> _Supplied data_
+++++
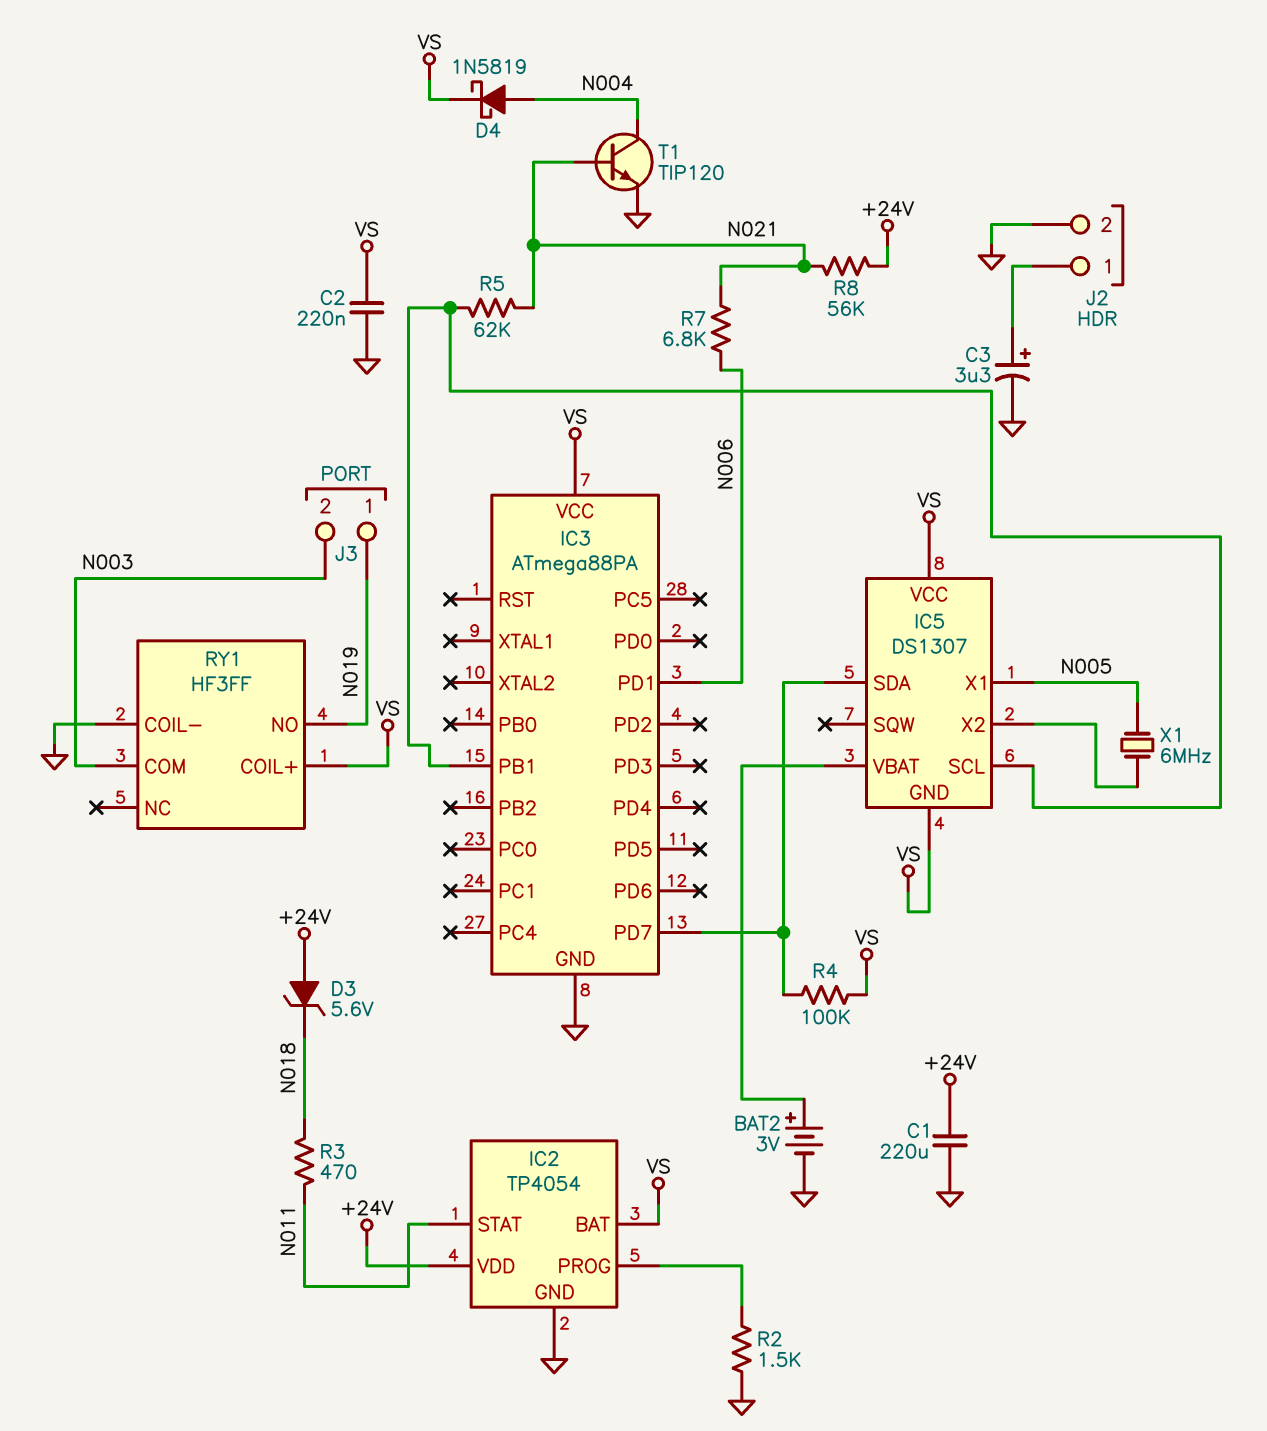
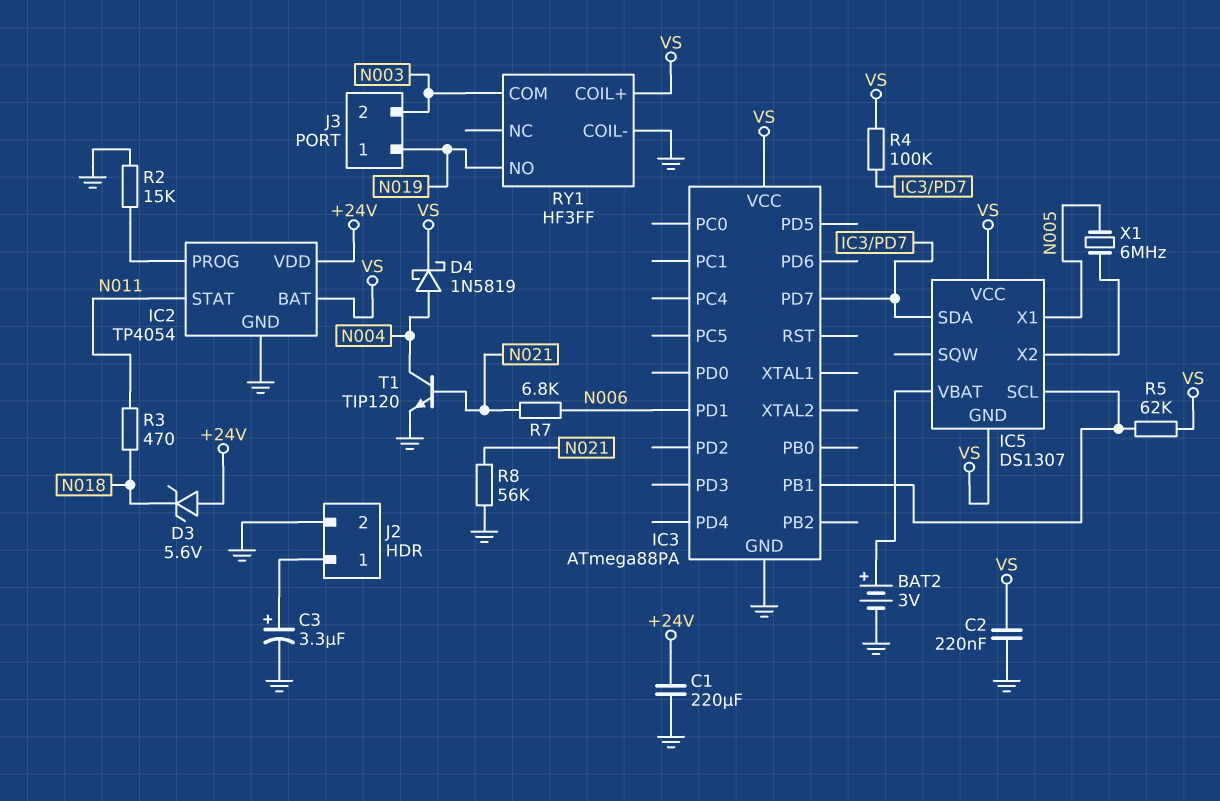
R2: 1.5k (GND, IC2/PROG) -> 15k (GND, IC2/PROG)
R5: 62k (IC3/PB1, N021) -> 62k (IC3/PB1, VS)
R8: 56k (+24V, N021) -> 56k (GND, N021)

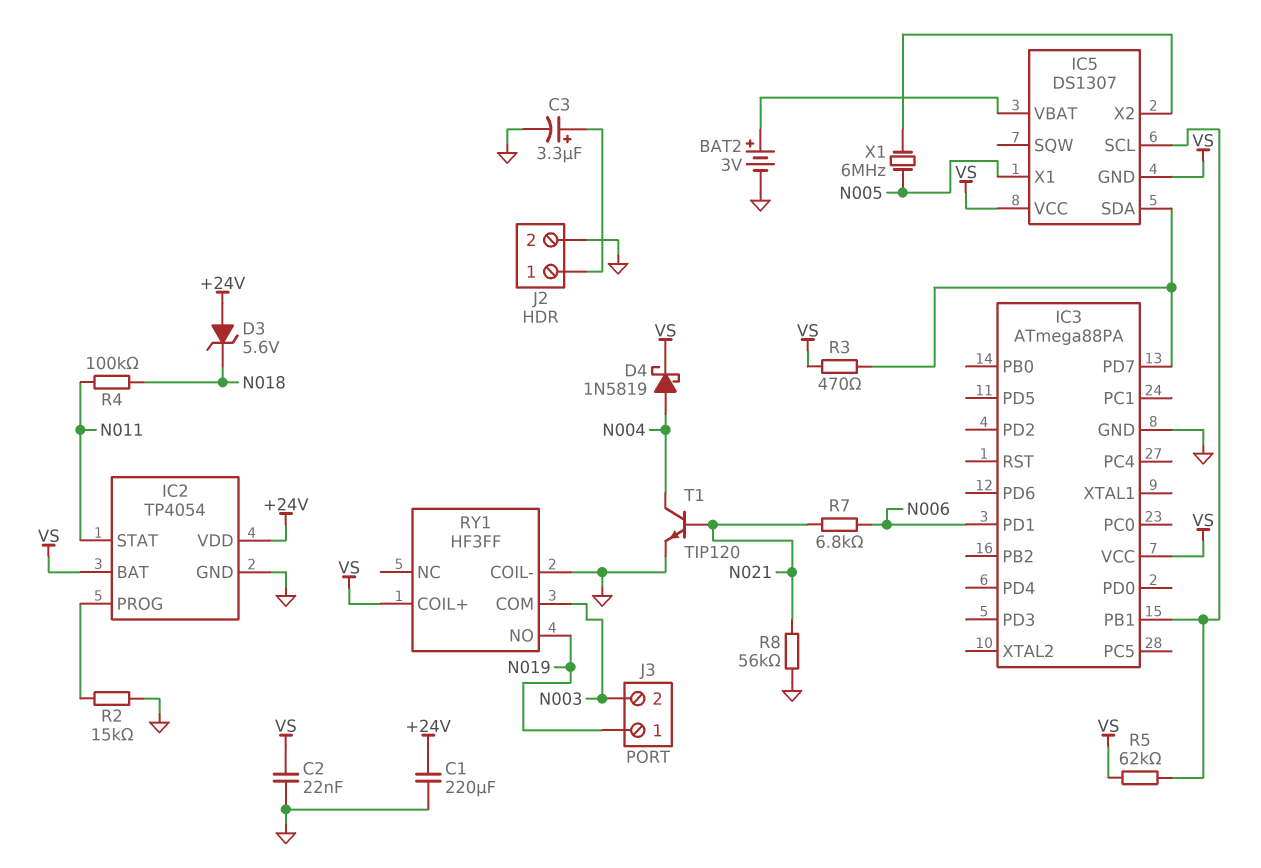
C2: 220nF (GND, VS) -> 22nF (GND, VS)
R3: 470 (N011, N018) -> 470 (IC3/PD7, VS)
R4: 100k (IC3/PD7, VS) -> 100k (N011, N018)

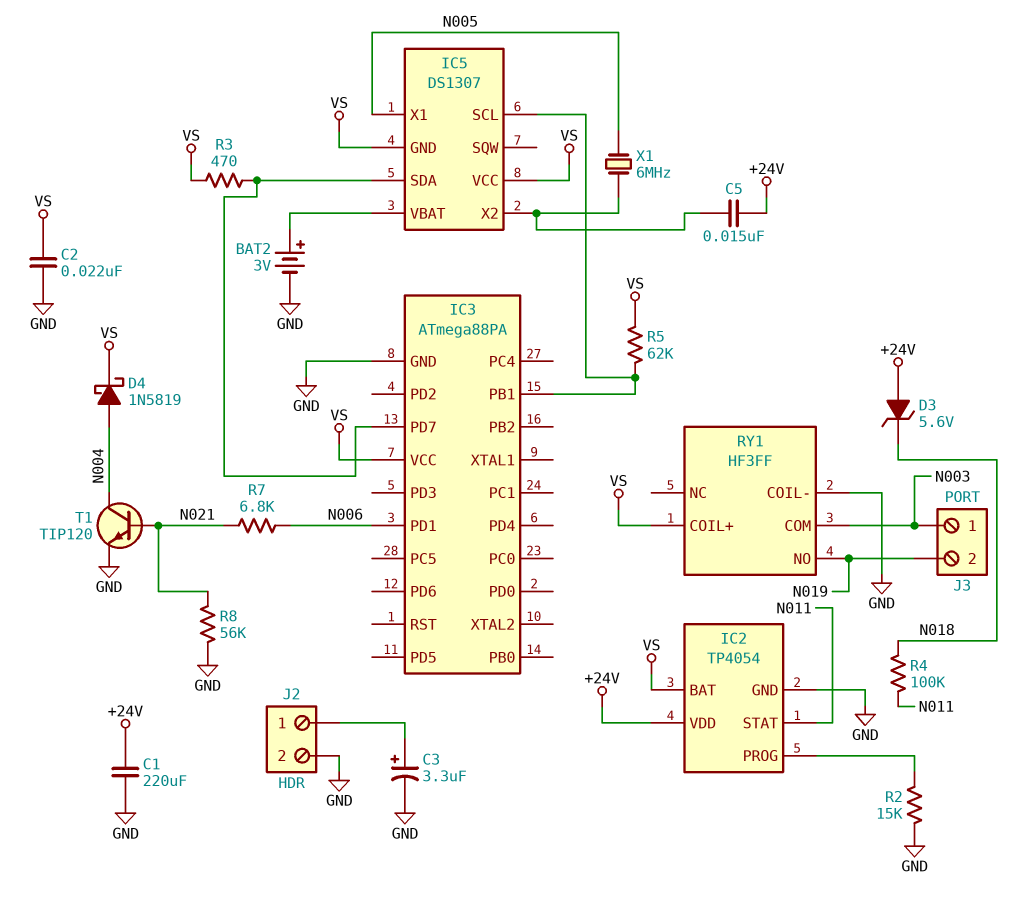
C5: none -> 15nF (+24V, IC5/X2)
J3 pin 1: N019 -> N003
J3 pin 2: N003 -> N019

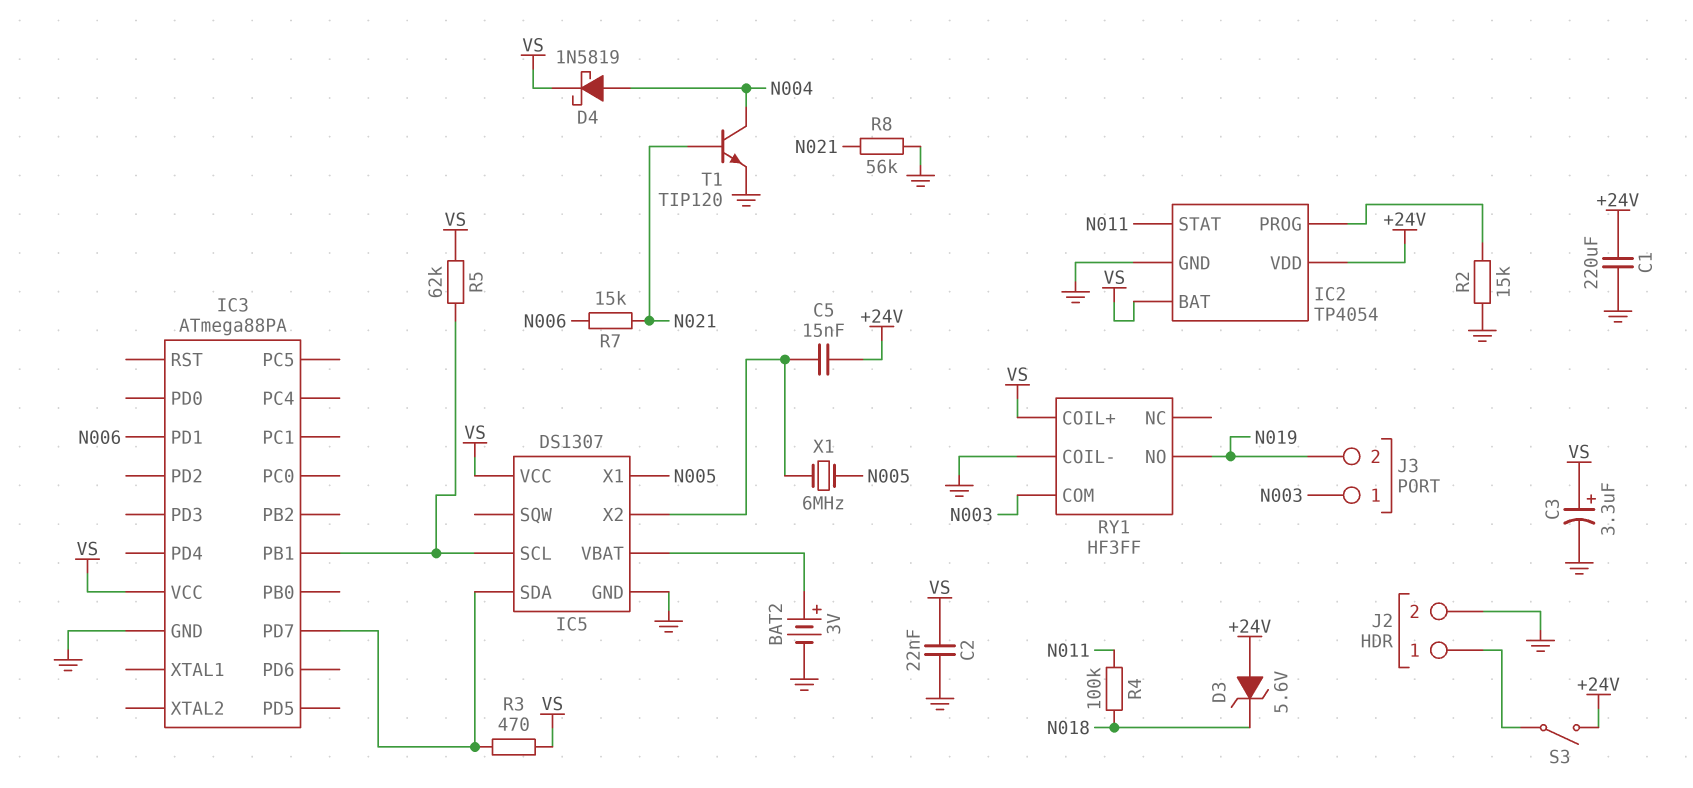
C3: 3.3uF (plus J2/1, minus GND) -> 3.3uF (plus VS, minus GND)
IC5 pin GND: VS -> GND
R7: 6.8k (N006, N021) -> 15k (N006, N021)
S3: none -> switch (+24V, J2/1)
+++++
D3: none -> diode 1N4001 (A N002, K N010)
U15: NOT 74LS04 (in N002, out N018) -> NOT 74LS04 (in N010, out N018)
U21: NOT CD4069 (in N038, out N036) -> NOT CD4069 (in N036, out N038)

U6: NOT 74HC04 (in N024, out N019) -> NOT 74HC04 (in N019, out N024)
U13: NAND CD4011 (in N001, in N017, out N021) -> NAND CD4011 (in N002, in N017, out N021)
+++++
> _Directions_
Look through the material above. Transcribe exactly the lines between the ones with "R2: 1.5k (GND, IC2/PROG)" and "S3: none -> switch (+24V, J2/1)", inclusive, and keep pictures out.

> _Solution for this task_
R2: 1.5k (GND, IC2/PROG) -> 15k (GND, IC2/PROG)
R5: 62k (IC3/PB1, N021) -> 62k (IC3/PB1, VS)
R8: 56k (+24V, N021) -> 56k (GND, N021)

C2: 220nF (GND, VS) -> 22nF (GND, VS)
R3: 470 (N011, N018) -> 470 (IC3/PD7, VS)
R4: 100k (IC3/PD7, VS) -> 100k (N011, N018)

C5: none -> 15nF (+24V, IC5/X2)
J3 pin 1: N019 -> N003
J3 pin 2: N003 -> N019

C3: 3.3uF (plus J2/1, minus GND) -> 3.3uF (plus VS, minus GND)
IC5 pin GND: VS -> GND
R7: 6.8k (N006, N021) -> 15k (N006, N021)
S3: none -> switch (+24V, J2/1)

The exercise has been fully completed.